* **What the exercise asks**
Copy out the data exactly, leaving the pictures behind.

* **Data excerpt**

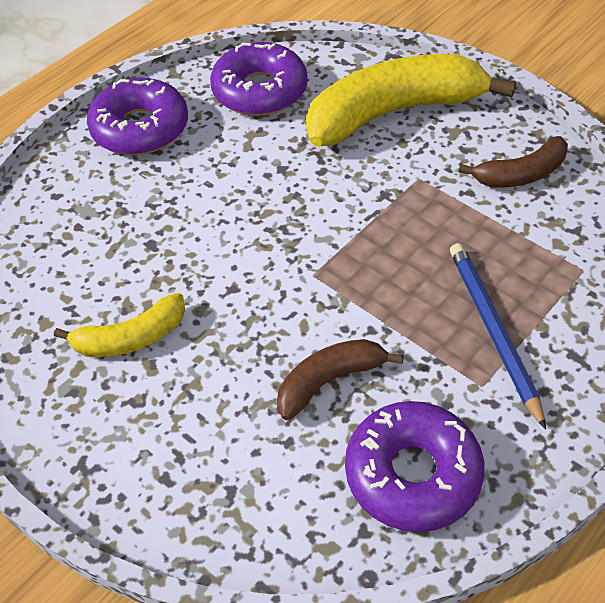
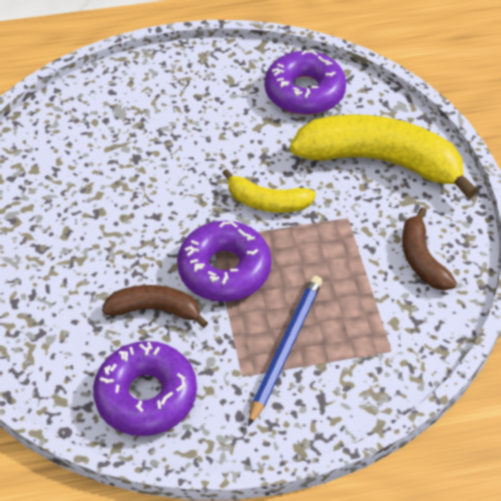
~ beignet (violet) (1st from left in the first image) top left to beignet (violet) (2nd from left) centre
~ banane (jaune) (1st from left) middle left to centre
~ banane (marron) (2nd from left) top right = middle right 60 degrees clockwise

* **Written response**
~ beignet (violet) (1st from left in the first image) top left to beignet (violet) (2nd from left) centre
~ banane (jaune) (1st from left) middle left to centre
~ banane (marron) (2nd from left) top right = middle right 60 degrees clockwise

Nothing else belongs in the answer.